**Input material**
Segment Open

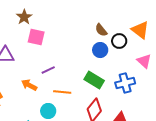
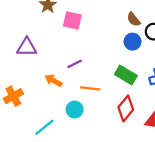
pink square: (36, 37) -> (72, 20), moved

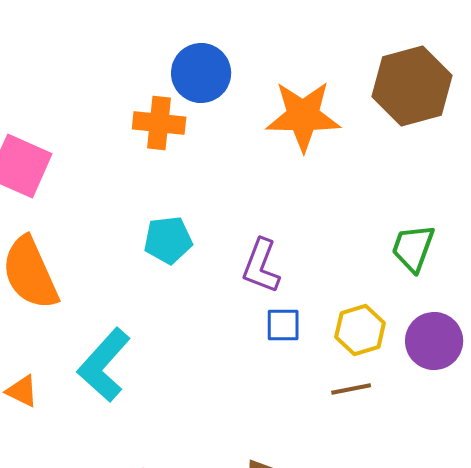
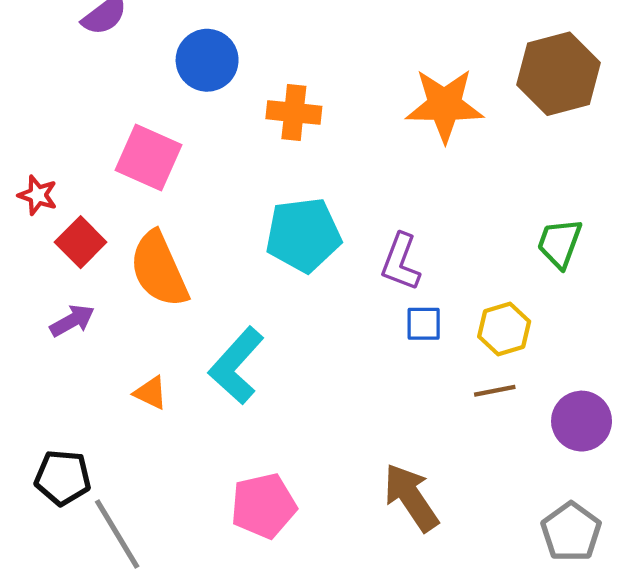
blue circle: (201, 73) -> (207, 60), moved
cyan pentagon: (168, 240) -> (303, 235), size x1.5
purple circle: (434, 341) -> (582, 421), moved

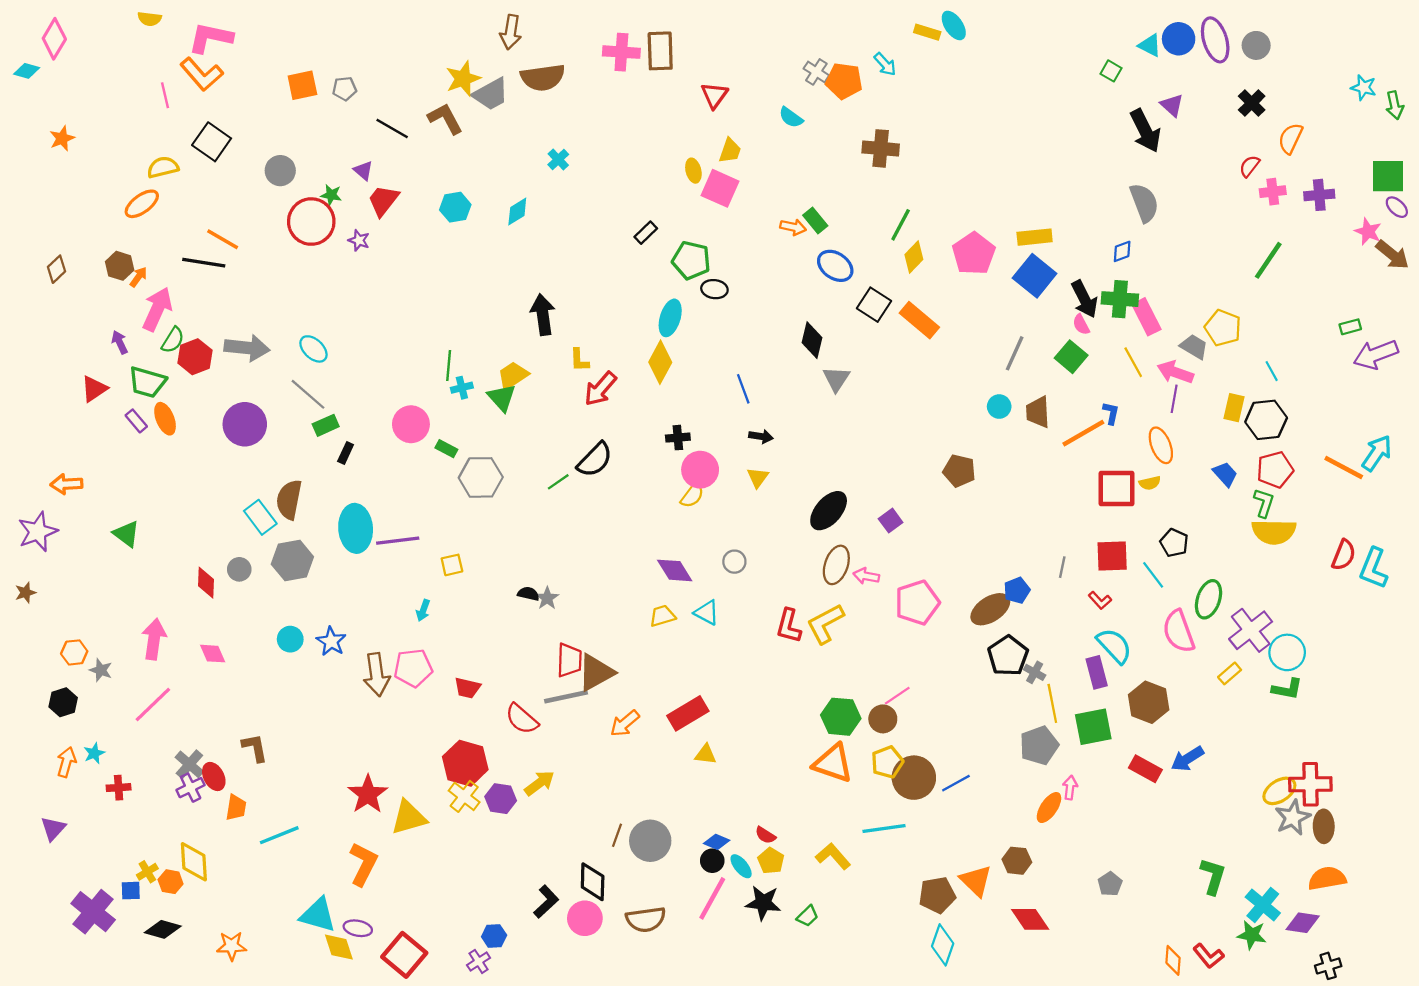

Segment Closed
Segment Open

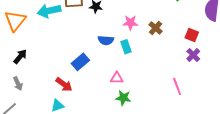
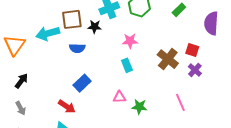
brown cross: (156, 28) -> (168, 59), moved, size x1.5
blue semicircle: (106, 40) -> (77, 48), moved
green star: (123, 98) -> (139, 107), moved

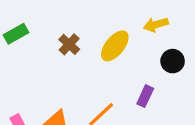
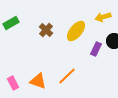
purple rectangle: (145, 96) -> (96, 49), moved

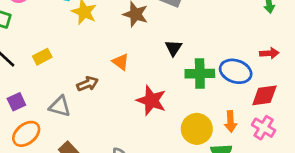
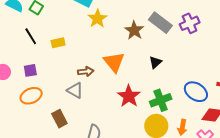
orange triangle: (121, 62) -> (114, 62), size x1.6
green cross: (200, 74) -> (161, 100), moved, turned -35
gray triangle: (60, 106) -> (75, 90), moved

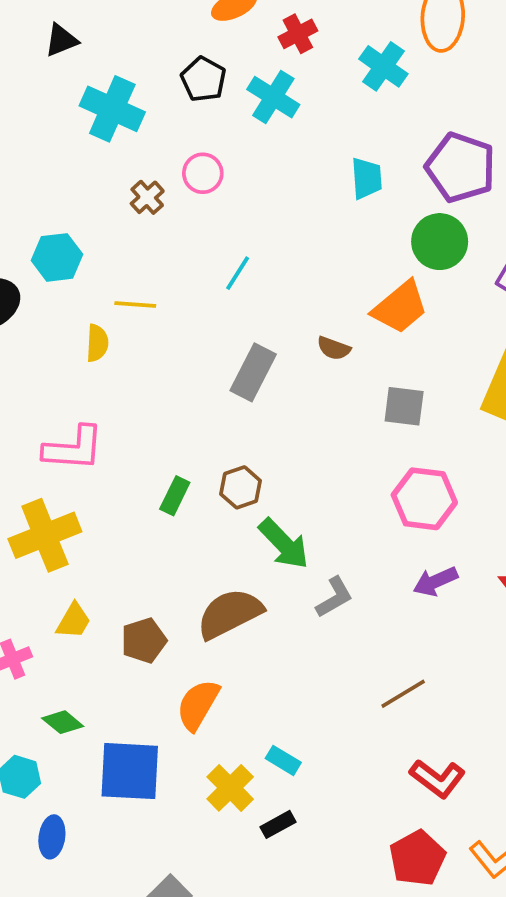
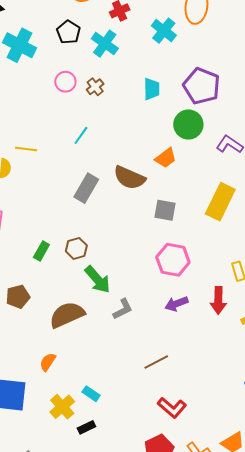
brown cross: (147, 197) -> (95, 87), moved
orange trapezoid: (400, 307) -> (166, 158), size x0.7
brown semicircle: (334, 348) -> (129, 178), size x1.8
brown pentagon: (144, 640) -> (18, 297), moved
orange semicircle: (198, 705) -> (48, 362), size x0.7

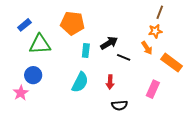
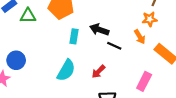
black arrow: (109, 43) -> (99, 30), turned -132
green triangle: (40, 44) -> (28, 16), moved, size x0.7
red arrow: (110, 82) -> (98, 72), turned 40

Segment Closed

**What is needed**
Find each line of the data above that holds the word "blue", then copy it.

**Task response**
blue circle: (201, 73) -> (207, 60), moved
blue semicircle: (106, 40) -> (77, 48), moved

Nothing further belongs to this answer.